_TASK OBJECTIVE_
Return the material unaltered, line by line.

_DATA UNDER STUDY_
::::

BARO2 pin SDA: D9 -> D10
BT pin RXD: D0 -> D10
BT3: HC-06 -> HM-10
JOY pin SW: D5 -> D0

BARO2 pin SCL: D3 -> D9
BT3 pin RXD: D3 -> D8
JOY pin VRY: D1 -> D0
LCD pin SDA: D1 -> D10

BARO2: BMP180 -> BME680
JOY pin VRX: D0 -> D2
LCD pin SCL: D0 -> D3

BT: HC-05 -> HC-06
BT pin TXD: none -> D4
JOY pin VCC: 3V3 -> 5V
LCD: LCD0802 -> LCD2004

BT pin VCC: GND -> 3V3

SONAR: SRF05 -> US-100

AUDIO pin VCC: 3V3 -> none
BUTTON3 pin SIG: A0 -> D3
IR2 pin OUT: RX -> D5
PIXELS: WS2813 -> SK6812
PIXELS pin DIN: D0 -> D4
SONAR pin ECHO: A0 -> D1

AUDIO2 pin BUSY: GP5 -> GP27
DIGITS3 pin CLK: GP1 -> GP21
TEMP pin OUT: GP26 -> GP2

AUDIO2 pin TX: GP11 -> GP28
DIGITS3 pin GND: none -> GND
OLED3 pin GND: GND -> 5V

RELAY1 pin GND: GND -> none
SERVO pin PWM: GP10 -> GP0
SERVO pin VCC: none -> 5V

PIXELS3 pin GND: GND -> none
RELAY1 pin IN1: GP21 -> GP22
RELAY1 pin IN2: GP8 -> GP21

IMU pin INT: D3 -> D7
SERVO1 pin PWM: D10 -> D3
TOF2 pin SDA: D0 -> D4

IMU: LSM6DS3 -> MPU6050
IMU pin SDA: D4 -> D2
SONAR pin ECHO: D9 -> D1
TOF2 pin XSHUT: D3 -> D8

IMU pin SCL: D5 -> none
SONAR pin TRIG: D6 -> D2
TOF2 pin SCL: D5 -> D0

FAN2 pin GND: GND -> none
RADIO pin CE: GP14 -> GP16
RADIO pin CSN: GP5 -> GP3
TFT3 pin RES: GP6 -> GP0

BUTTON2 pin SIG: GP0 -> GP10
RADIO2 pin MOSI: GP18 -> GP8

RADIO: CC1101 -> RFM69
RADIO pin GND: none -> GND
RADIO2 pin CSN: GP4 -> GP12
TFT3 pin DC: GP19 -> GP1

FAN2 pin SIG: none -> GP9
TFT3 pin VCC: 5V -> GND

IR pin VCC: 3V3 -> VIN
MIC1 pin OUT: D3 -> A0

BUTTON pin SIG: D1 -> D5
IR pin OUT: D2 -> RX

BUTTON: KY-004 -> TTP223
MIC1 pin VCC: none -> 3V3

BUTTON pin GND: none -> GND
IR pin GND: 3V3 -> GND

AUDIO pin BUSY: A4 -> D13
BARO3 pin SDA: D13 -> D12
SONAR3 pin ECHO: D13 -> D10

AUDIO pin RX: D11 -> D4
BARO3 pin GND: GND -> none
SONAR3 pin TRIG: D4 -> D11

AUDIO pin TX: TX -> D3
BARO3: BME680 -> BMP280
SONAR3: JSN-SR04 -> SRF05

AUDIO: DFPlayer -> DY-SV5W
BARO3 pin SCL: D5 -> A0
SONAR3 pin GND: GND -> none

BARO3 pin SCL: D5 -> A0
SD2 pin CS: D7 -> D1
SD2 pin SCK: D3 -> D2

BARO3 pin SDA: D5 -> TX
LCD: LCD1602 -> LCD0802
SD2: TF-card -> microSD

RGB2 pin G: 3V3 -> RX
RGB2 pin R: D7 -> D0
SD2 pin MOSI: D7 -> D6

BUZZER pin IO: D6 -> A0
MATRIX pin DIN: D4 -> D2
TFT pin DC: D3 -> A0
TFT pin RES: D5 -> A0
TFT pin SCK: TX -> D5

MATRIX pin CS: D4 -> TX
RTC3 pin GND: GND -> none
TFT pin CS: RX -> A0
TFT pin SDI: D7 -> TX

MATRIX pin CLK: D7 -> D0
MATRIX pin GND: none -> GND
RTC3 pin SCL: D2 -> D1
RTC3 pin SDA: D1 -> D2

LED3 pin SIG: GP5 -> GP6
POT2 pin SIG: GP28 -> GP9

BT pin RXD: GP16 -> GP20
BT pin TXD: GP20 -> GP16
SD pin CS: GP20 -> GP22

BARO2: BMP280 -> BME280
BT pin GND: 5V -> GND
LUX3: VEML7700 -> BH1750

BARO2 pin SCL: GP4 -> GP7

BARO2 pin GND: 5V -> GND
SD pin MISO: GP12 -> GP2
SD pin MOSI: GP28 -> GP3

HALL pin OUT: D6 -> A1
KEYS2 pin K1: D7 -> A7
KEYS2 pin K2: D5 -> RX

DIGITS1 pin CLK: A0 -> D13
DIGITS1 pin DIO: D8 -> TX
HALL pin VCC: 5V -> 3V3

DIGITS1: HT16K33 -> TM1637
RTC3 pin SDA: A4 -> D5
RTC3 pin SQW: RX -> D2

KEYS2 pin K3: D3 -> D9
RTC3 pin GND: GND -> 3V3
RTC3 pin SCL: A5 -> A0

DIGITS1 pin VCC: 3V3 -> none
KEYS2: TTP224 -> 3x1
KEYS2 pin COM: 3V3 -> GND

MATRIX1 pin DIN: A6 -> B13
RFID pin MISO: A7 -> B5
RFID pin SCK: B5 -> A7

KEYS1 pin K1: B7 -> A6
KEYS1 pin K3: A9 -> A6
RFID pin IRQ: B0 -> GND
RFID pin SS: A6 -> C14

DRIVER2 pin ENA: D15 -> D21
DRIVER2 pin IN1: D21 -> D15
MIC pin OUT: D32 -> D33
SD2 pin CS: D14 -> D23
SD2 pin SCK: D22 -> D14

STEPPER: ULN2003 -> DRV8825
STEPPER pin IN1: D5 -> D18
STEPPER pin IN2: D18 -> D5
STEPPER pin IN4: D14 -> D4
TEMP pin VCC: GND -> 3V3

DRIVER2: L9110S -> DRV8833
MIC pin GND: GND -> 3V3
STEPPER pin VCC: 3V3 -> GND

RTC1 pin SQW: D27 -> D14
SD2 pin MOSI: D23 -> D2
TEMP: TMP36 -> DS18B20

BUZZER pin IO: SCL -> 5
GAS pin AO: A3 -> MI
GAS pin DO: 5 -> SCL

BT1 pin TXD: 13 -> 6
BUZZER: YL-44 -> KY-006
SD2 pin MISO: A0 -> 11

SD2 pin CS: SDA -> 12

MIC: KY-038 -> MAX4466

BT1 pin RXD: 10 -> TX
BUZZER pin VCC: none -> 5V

::::

_EXERCISE RESPONSE_
BARO2 pin SDA: D9 -> D10
BT pin RXD: D0 -> D10
BT3: HC-06 -> HM-10
JOY pin SW: D5 -> D0

BARO2 pin SCL: D3 -> D9
BT3 pin RXD: D3 -> D8
JOY pin VRY: D1 -> D0
LCD pin SDA: D1 -> D10

BARO2: BMP180 -> BME680
JOY pin VRX: D0 -> D2
LCD pin SCL: D0 -> D3

BT: HC-05 -> HC-06
BT pin TXD: none -> D4
JOY pin VCC: 3V3 -> 5V
LCD: LCD0802 -> LCD2004

BT pin VCC: GND -> 3V3

SONAR: SRF05 -> US-100

AUDIO pin VCC: 3V3 -> none
BUTTON3 pin SIG: A0 -> D3
IR2 pin OUT: RX -> D5
PIXELS: WS2813 -> SK6812
PIXELS pin DIN: D0 -> D4
SONAR pin ECHO: A0 -> D1

AUDIO2 pin BUSY: GP5 -> GP27
DIGITS3 pin CLK: GP1 -> GP21
TEMP pin OUT: GP26 -> GP2

AUDIO2 pin TX: GP11 -> GP28
DIGITS3 pin GND: none -> GND
OLED3 pin GND: GND -> 5V

RELAY1 pin GND: GND -> none
SERVO pin PWM: GP10 -> GP0
SERVO pin VCC: none -> 5V

PIXELS3 pin GND: GND -> none
RELAY1 pin IN1: GP21 -> GP22
RELAY1 pin IN2: GP8 -> GP21

IMU pin INT: D3 -> D7
SERVO1 pin PWM: D10 -> D3
TOF2 pin SDA: D0 -> D4

IMU: LSM6DS3 -> MPU6050
IMU pin SDA: D4 -> D2
SONAR pin ECHO: D9 -> D1
TOF2 pin XSHUT: D3 -> D8

IMU pin SCL: D5 -> none
SONAR pin TRIG: D6 -> D2
TOF2 pin SCL: D5 -> D0

FAN2 pin GND: GND -> none
RADIO pin CE: GP14 -> GP16
RADIO pin CSN: GP5 -> GP3
TFT3 pin RES: GP6 -> GP0

BUTTON2 pin SIG: GP0 -> GP10
RADIO2 pin MOSI: GP18 -> GP8

RADIO: CC1101 -> RFM69
RADIO pin GND: none -> GND
RADIO2 pin CSN: GP4 -> GP12
TFT3 pin DC: GP19 -> GP1

FAN2 pin SIG: none -> GP9
TFT3 pin VCC: 5V -> GND

IR pin VCC: 3V3 -> VIN
MIC1 pin OUT: D3 -> A0

BUTTON pin SIG: D1 -> D5
IR pin OUT: D2 -> RX

BUTTON: KY-004 -> TTP223
MIC1 pin VCC: none -> 3V3

BUTTON pin GND: none -> GND
IR pin GND: 3V3 -> GND

AUDIO pin BUSY: A4 -> D13
BARO3 pin SDA: D13 -> D12
SONAR3 pin ECHO: D13 -> D10

AUDIO pin RX: D11 -> D4
BARO3 pin GND: GND -> none
SONAR3 pin TRIG: D4 -> D11

AUDIO pin TX: TX -> D3
BARO3: BME680 -> BMP280
SONAR3: JSN-SR04 -> SRF05

AUDIO: DFPlayer -> DY-SV5W
BARO3 pin SCL: D5 -> A0
SONAR3 pin GND: GND -> none

BARO3 pin SCL: D5 -> A0
SD2 pin CS: D7 -> D1
SD2 pin SCK: D3 -> D2

BARO3 pin SDA: D5 -> TX
LCD: LCD1602 -> LCD0802
SD2: TF-card -> microSD

RGB2 pin G: 3V3 -> RX
RGB2 pin R: D7 -> D0
SD2 pin MOSI: D7 -> D6

BUZZER pin IO: D6 -> A0
MATRIX pin DIN: D4 -> D2
TFT pin DC: D3 -> A0
TFT pin RES: D5 -> A0
TFT pin SCK: TX -> D5

MATRIX pin CS: D4 -> TX
RTC3 pin GND: GND -> none
TFT pin CS: RX -> A0
TFT pin SDI: D7 -> TX

MATRIX pin CLK: D7 -> D0
MATRIX pin GND: none -> GND
RTC3 pin SCL: D2 -> D1
RTC3 pin SDA: D1 -> D2

LED3 pin SIG: GP5 -> GP6
POT2 pin SIG: GP28 -> GP9

BT pin RXD: GP16 -> GP20
BT pin TXD: GP20 -> GP16
SD pin CS: GP20 -> GP22

BARO2: BMP280 -> BME280
BT pin GND: 5V -> GND
LUX3: VEML7700 -> BH1750

BARO2 pin SCL: GP4 -> GP7

BARO2 pin GND: 5V -> GND
SD pin MISO: GP12 -> GP2
SD pin MOSI: GP28 -> GP3

HALL pin OUT: D6 -> A1
KEYS2 pin K1: D7 -> A7
KEYS2 pin K2: D5 -> RX

DIGITS1 pin CLK: A0 -> D13
DIGITS1 pin DIO: D8 -> TX
HALL pin VCC: 5V -> 3V3

DIGITS1: HT16K33 -> TM1637
RTC3 pin SDA: A4 -> D5
RTC3 pin SQW: RX -> D2

KEYS2 pin K3: D3 -> D9
RTC3 pin GND: GND -> 3V3
RTC3 pin SCL: A5 -> A0

DIGITS1 pin VCC: 3V3 -> none
KEYS2: TTP224 -> 3x1
KEYS2 pin COM: 3V3 -> GND

MATRIX1 pin DIN: A6 -> B13
RFID pin MISO: A7 -> B5
RFID pin SCK: B5 -> A7

KEYS1 pin K1: B7 -> A6
KEYS1 pin K3: A9 -> A6
RFID pin IRQ: B0 -> GND
RFID pin SS: A6 -> C14

DRIVER2 pin ENA: D15 -> D21
DRIVER2 pin IN1: D21 -> D15
MIC pin OUT: D32 -> D33
SD2 pin CS: D14 -> D23
SD2 pin SCK: D22 -> D14

STEPPER: ULN2003 -> DRV8825
STEPPER pin IN1: D5 -> D18
STEPPER pin IN2: D18 -> D5
STEPPER pin IN4: D14 -> D4
TEMP pin VCC: GND -> 3V3

DRIVER2: L9110S -> DRV8833
MIC pin GND: GND -> 3V3
STEPPER pin VCC: 3V3 -> GND

RTC1 pin SQW: D27 -> D14
SD2 pin MOSI: D23 -> D2
TEMP: TMP36 -> DS18B20

BUZZER pin IO: SCL -> 5
GAS pin AO: A3 -> MI
GAS pin DO: 5 -> SCL

BT1 pin TXD: 13 -> 6
BUZZER: YL-44 -> KY-006
SD2 pin MISO: A0 -> 11

SD2 pin CS: SDA -> 12

MIC: KY-038 -> MAX4466

BT1 pin RXD: 10 -> TX
BUZZER pin VCC: none -> 5V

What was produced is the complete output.